▸ **Try it**: All lines from the one holding "TEMP pin OUT: GP21 -> GP27" through the last line of the entries below must be transcribed exactly, and no others. Pictures do not go in.

---------- Information given ----------

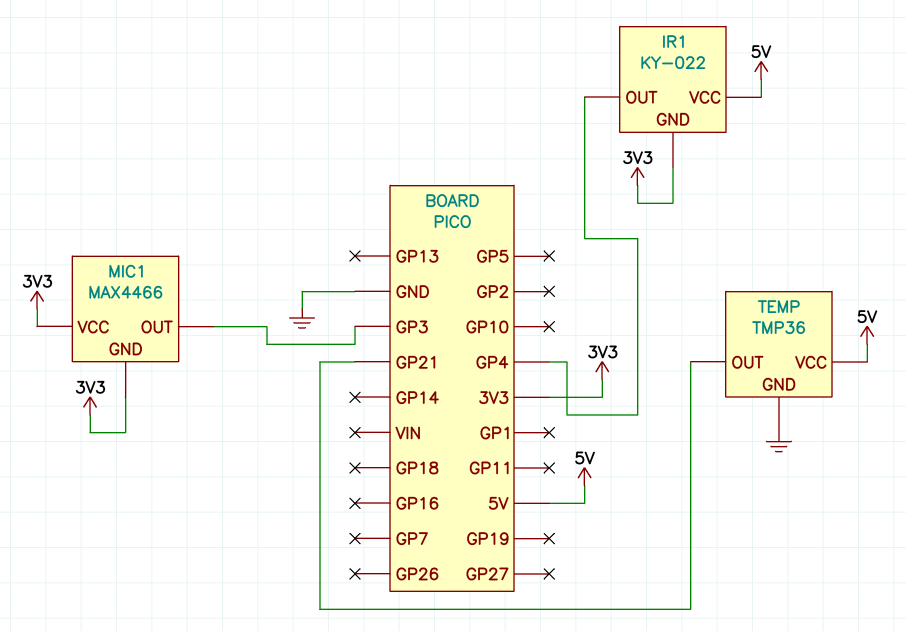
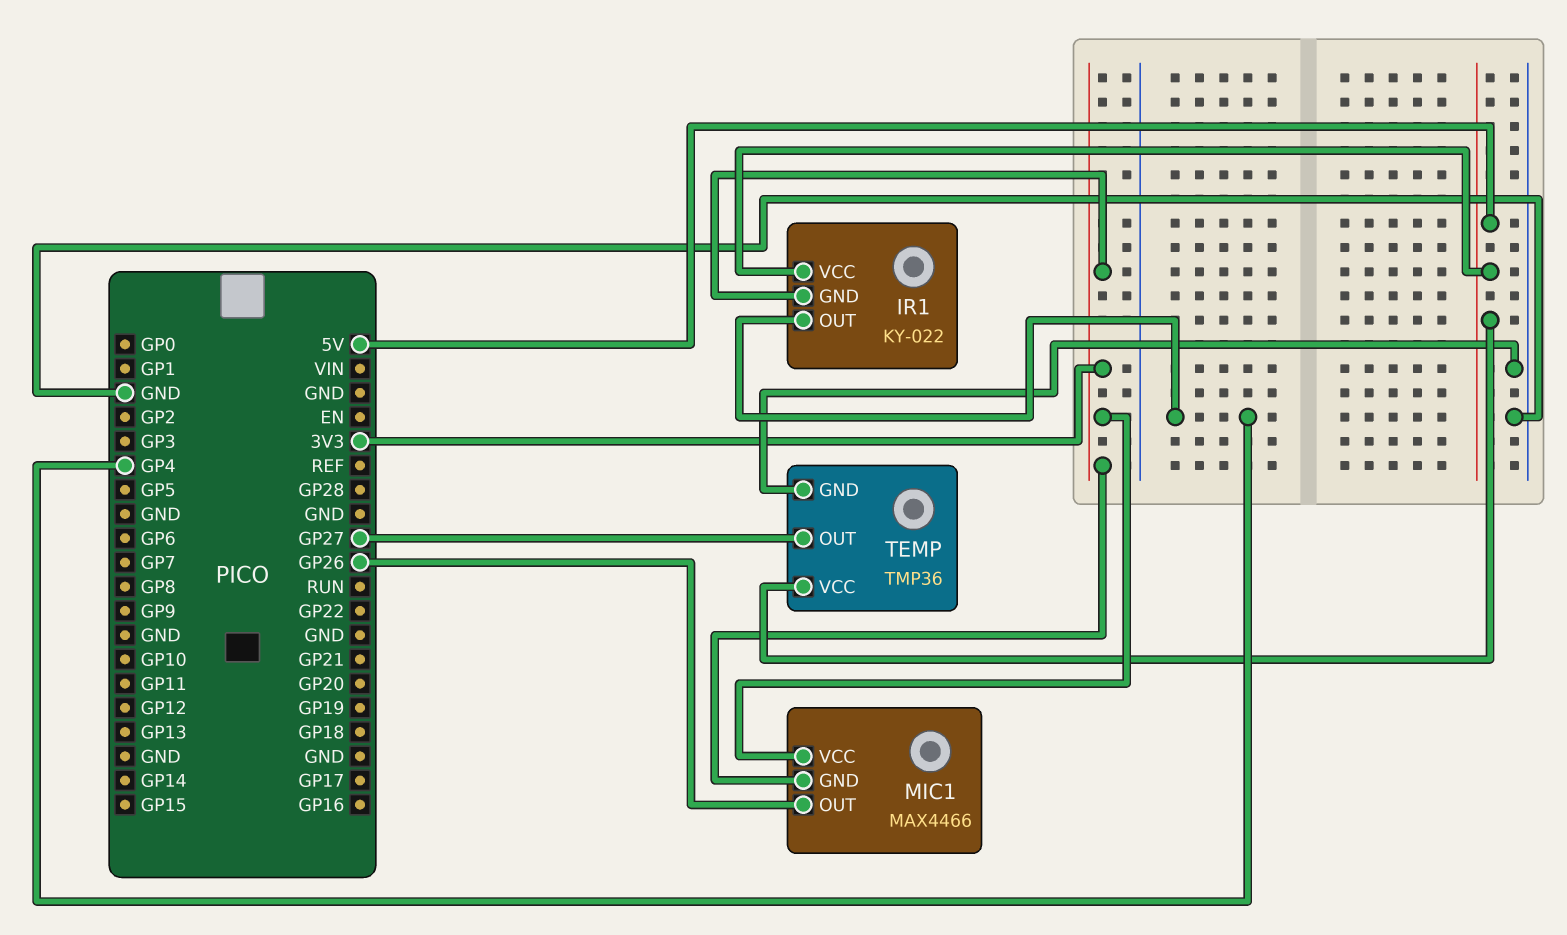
MIC1 pin OUT: GP3 -> GP26
TEMP pin OUT: GP21 -> GP27

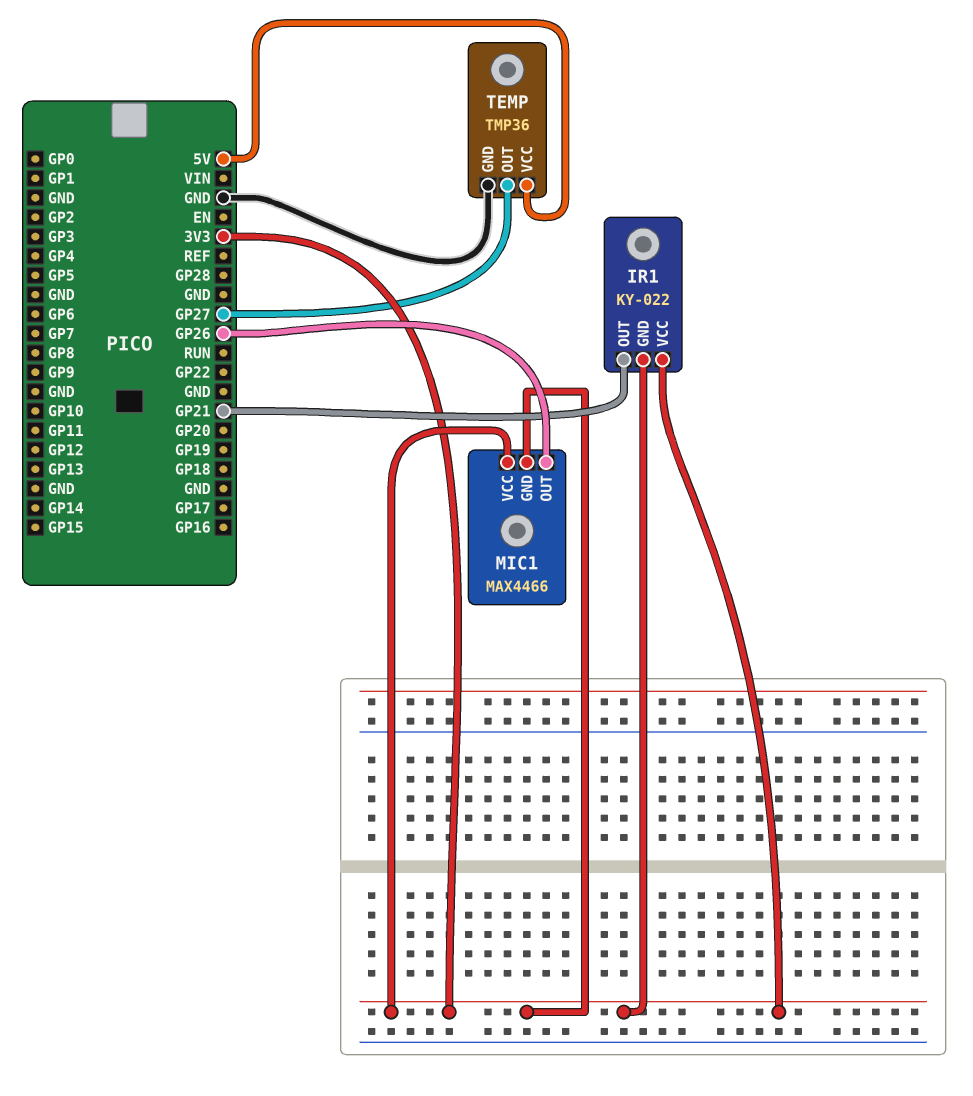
IR1 pin OUT: GP4 -> GP21
IR1 pin VCC: 5V -> 3V3

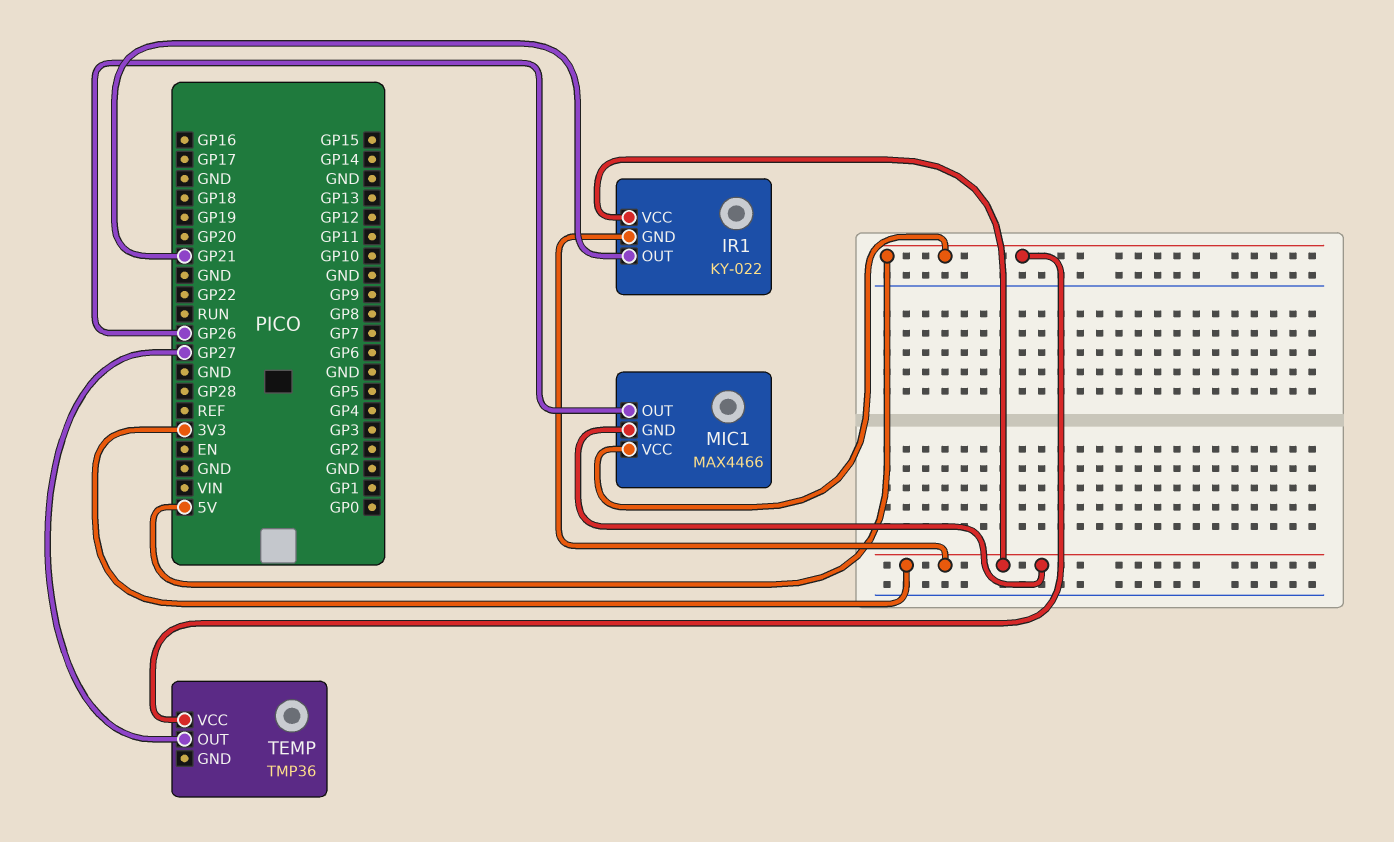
MIC1 pin VCC: 3V3 -> 5V
TEMP pin GND: GND -> none

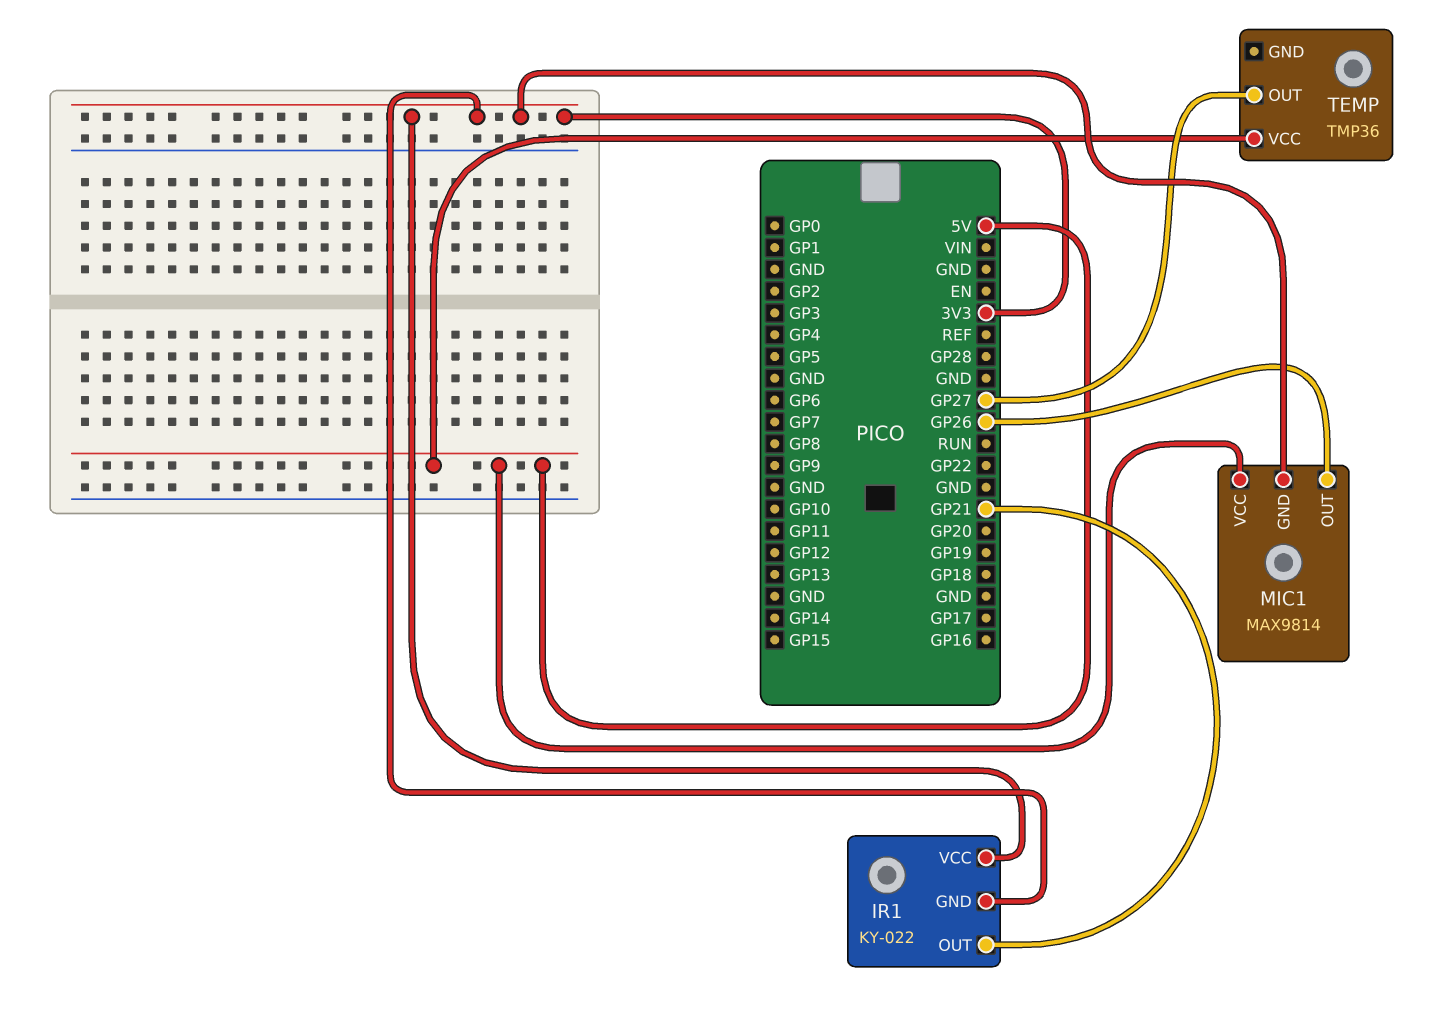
MIC1: MAX4466 -> MAX9814

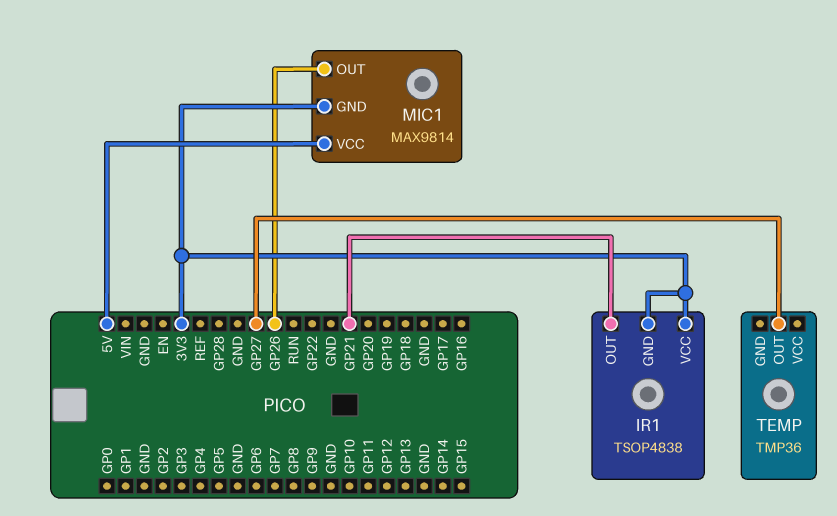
IR1: KY-022 -> TSOP4838
TEMP pin VCC: 5V -> none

----------

▸ **Answer space**:
TEMP pin OUT: GP21 -> GP27

IR1 pin OUT: GP4 -> GP21
IR1 pin VCC: 5V -> 3V3

MIC1 pin VCC: 3V3 -> 5V
TEMP pin GND: GND -> none

MIC1: MAX4466 -> MAX9814

IR1: KY-022 -> TSOP4838
TEMP pin VCC: 5V -> none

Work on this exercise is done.